# [PROBLEM STATEMENT]
Begin at the top of the records below and print each line exactly until the line containing "building: [44,201,101,235] -> none" has been printed; any pictures are to be left out.

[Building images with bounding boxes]
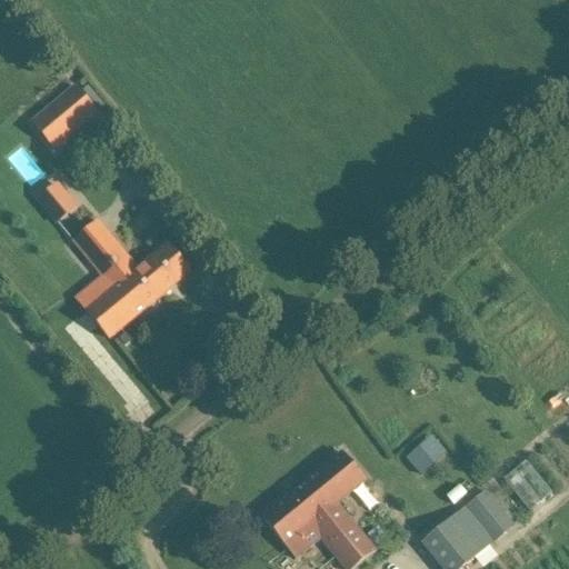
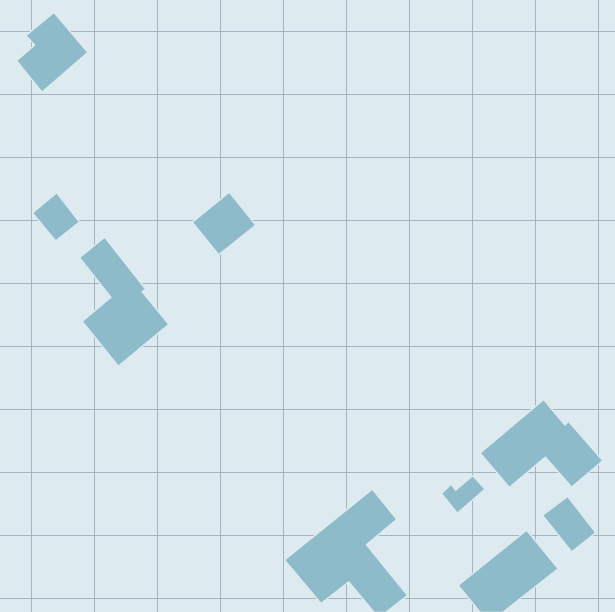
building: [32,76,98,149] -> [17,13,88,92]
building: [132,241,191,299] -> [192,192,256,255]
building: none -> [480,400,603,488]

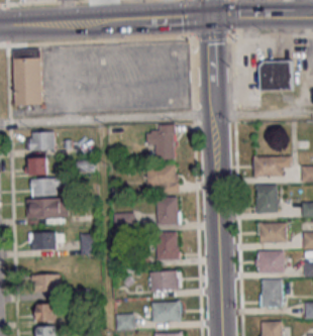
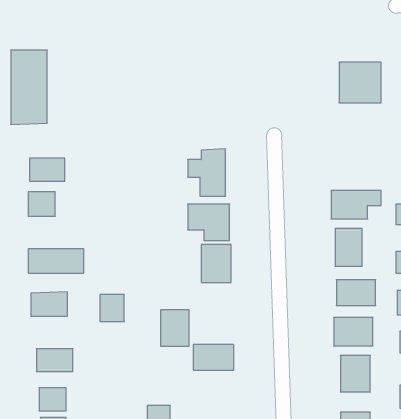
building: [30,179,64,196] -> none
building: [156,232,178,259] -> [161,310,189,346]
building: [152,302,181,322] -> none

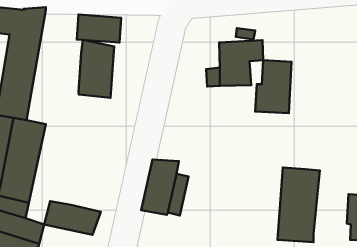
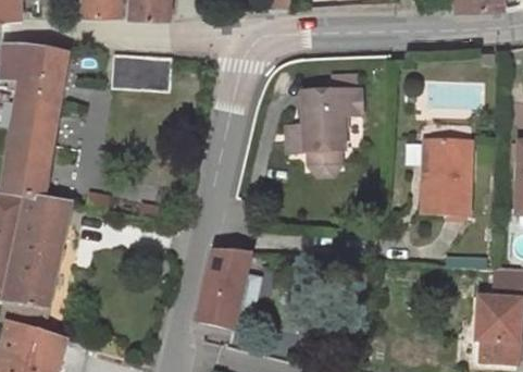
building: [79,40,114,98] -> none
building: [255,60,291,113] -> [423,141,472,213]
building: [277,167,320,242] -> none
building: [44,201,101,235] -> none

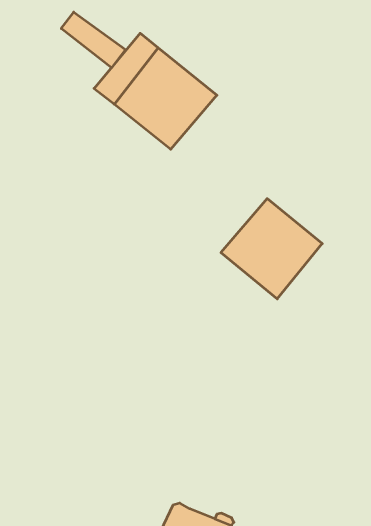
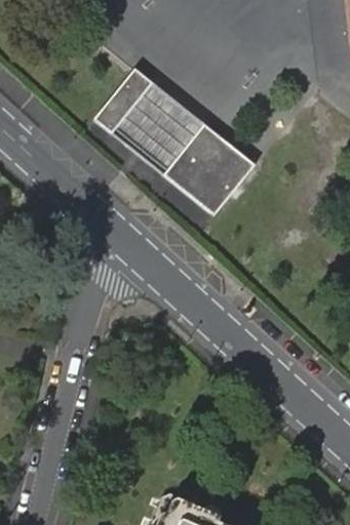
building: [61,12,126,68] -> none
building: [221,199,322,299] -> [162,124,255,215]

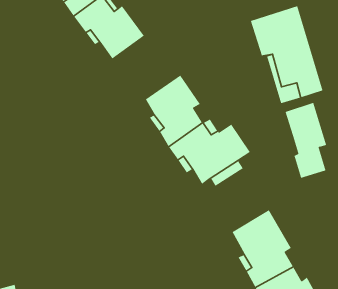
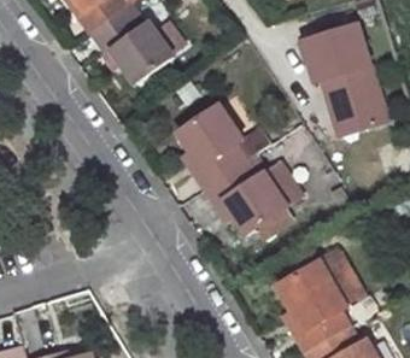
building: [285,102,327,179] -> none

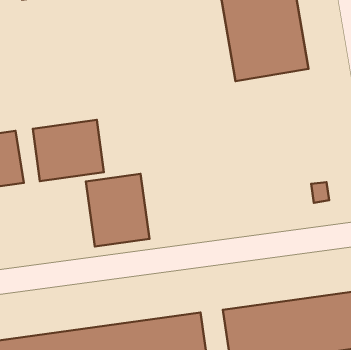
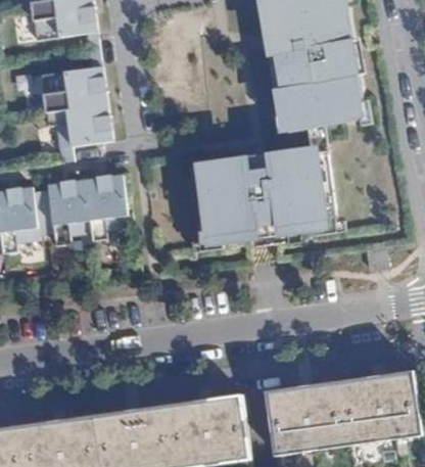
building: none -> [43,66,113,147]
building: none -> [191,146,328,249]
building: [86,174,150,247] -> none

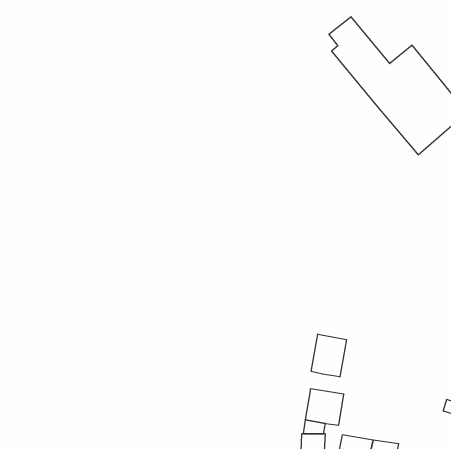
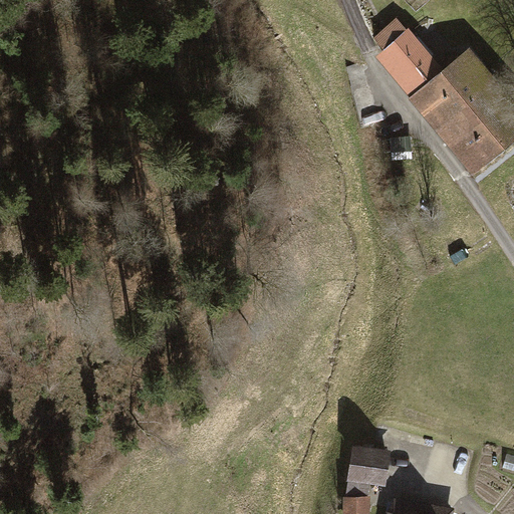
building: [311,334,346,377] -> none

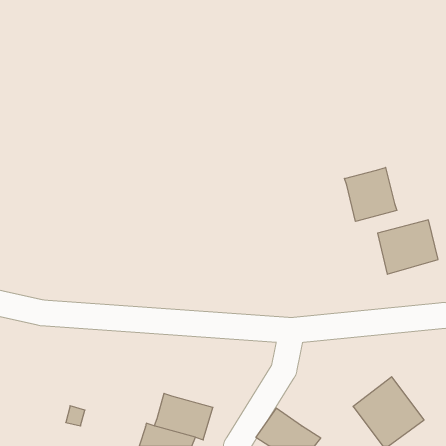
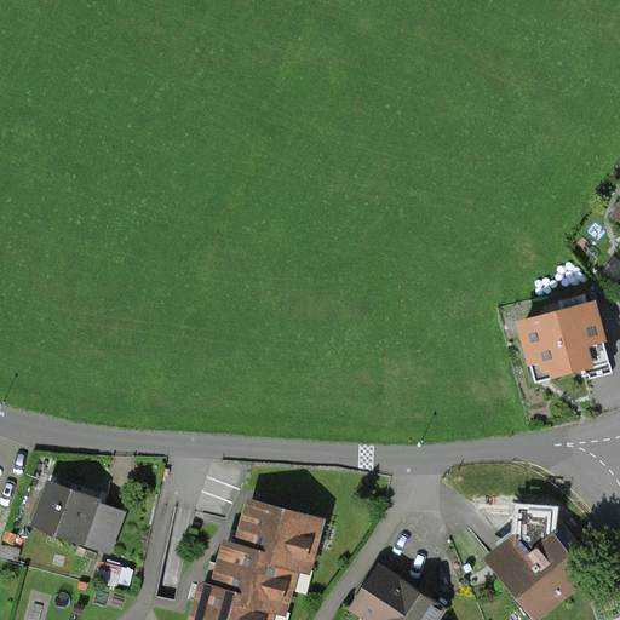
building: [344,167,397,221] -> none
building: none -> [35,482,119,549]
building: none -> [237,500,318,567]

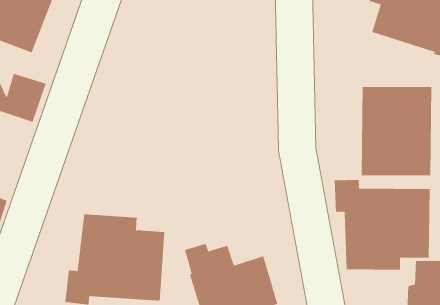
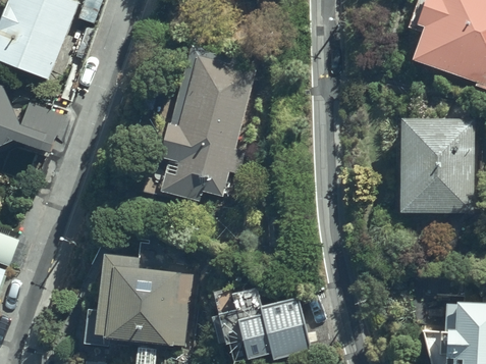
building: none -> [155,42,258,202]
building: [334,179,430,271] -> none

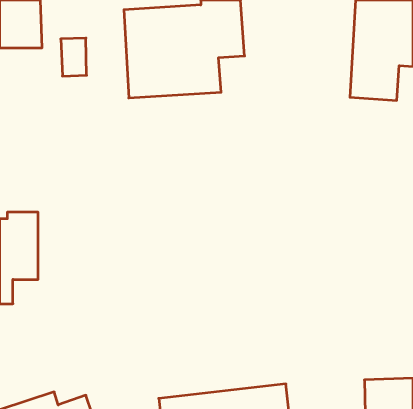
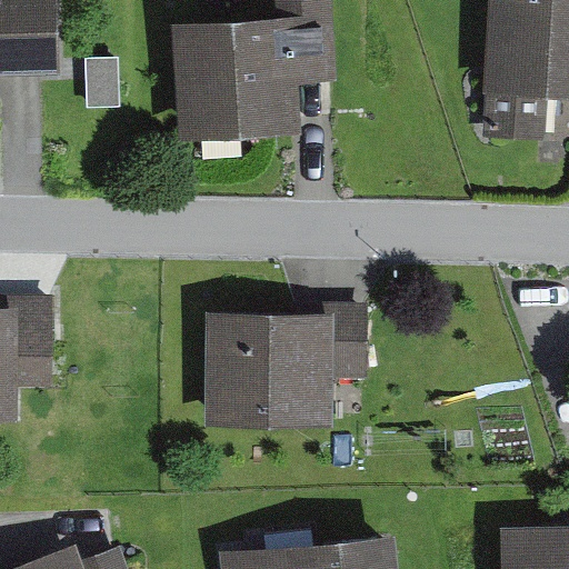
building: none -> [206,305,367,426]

# [ANSWER TO THE PROBLEM]
building: [32,76,98,149] -> [17,13,88,92]
building: [132,241,191,299] -> [192,192,256,255]
building: none -> [480,400,603,488]

building: [30,179,64,196] -> none
building: [156,232,178,259] -> [161,310,189,346]
building: [152,302,181,322] -> none

building: [79,40,114,98] -> none
building: [255,60,291,113] -> [423,141,472,213]
building: [277,167,320,242] -> none
building: [44,201,101,235] -> none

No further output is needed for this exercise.